(DATASET)

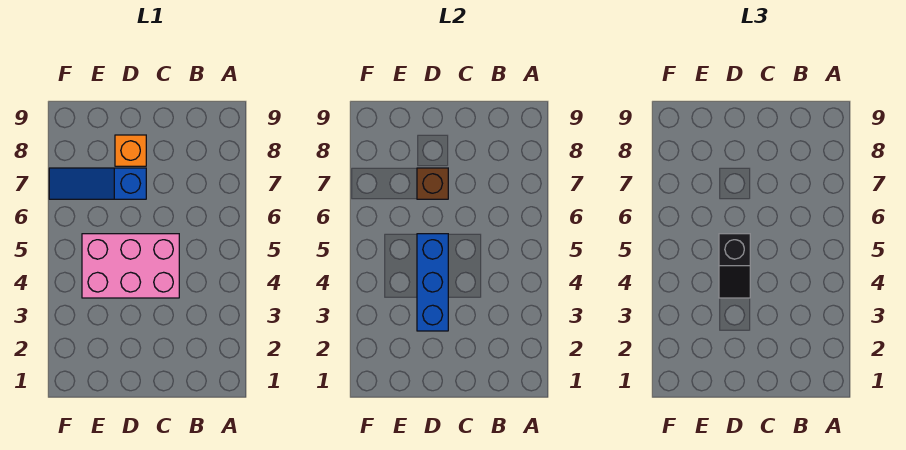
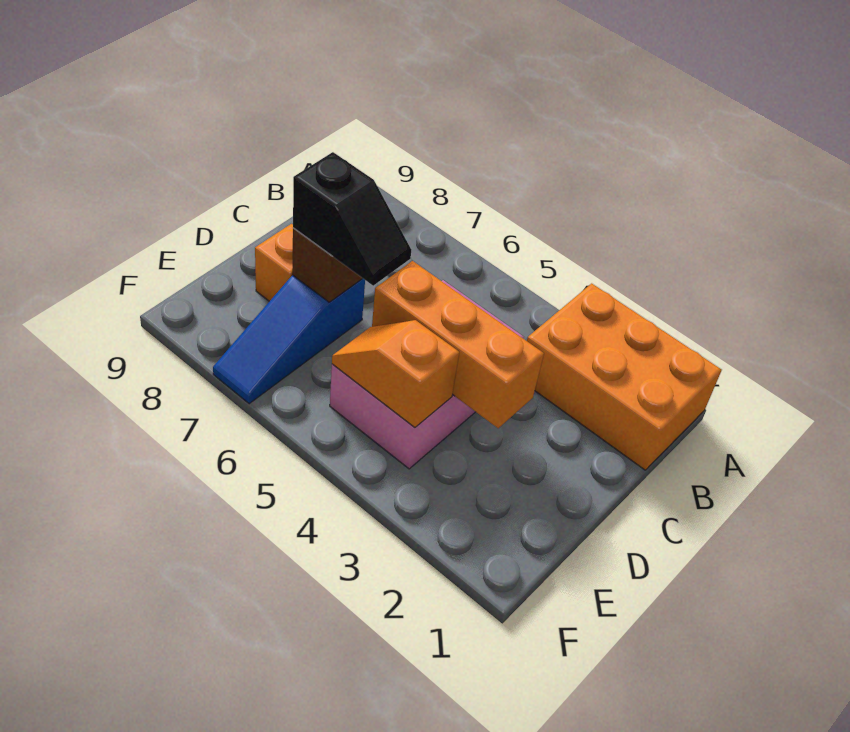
none -> orange 2x3 brick [527,283,722,470]
blue 1x3 brick [417,234,448,331] -> orange 1x3 brick [372,261,544,428]
black 1x2 slope [719,234,750,298] -> black 1x2 slope moved to [293,152,411,286]
none -> orange 1x2 slope [332,320,459,427]

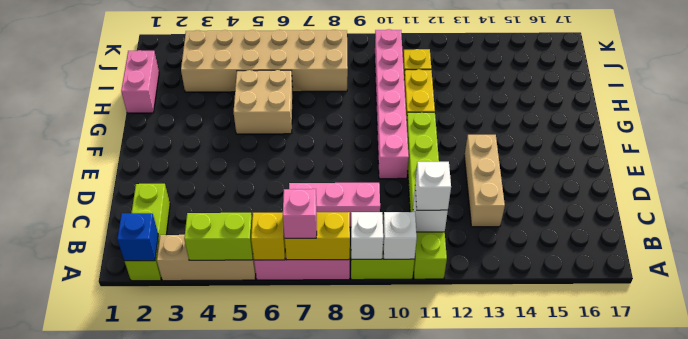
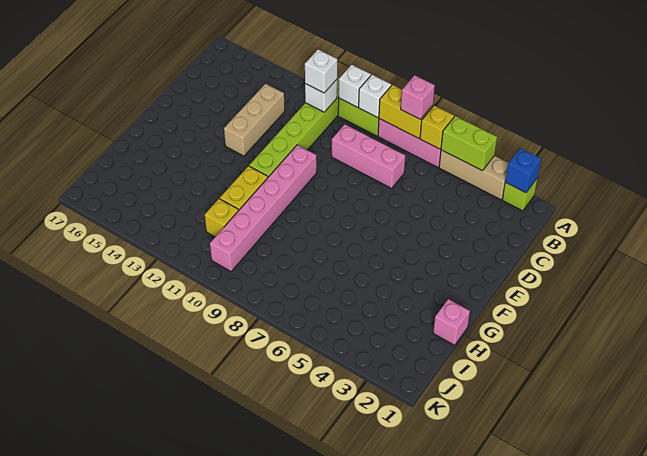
lime 1x3 brick [124,184,170,281] -> lime 1x1 brick [502,178,538,211]
tan 2x2 brick [234,70,293,134] -> none
pink 1x2 brick [121,50,159,113] -> pink 1x1 brick [433,299,470,345]
tan 2x6 brick [181,30,348,92] -> none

(End DATASET)

EXERCISE REQUIREMENTS - Set down, word for word, only the lines running from the line with "none -> orange 1x2 slope [332,320,459,427]" through the final line of the entries above, omitting all pictures.

TASK RESPONSE -
none -> orange 1x2 slope [332,320,459,427]

lime 1x3 brick [124,184,170,281] -> lime 1x1 brick [502,178,538,211]
tan 2x2 brick [234,70,293,134] -> none
pink 1x2 brick [121,50,159,113] -> pink 1x1 brick [433,299,470,345]
tan 2x6 brick [181,30,348,92] -> none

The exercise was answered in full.